[[ Data extract, beginning ]]

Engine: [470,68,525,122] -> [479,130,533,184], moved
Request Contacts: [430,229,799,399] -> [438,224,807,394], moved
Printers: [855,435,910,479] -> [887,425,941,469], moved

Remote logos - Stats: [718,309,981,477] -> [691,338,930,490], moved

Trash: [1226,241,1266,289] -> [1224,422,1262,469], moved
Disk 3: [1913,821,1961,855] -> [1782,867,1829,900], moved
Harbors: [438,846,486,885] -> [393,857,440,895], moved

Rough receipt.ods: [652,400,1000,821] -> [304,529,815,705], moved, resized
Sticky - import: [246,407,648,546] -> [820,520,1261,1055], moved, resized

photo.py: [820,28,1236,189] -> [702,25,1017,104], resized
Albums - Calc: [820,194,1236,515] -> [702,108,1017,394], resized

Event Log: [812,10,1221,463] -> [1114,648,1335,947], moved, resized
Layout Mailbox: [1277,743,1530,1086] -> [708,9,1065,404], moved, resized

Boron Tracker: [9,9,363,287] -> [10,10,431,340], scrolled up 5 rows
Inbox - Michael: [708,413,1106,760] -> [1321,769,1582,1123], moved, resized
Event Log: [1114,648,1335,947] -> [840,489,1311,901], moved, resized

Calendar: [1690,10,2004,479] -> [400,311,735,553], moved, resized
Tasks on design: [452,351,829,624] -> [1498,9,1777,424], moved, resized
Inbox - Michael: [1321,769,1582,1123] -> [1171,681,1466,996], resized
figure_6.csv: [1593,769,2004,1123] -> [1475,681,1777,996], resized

[[ Data extract, end ]]

> **What is needed**
Once the line with "Printers: [855,435,910,479] ->" is found in the records above, print exactly that line and every line after it through the line with "Harbors: [438,846,486,885] ->".

> **Answer area**
Printers: [855,435,910,479] -> [887,425,941,469], moved

Remote logos - Stats: [718,309,981,477] -> [691,338,930,490], moved

Trash: [1226,241,1266,289] -> [1224,422,1262,469], moved
Disk 3: [1913,821,1961,855] -> [1782,867,1829,900], moved
Harbors: [438,846,486,885] -> [393,857,440,895], moved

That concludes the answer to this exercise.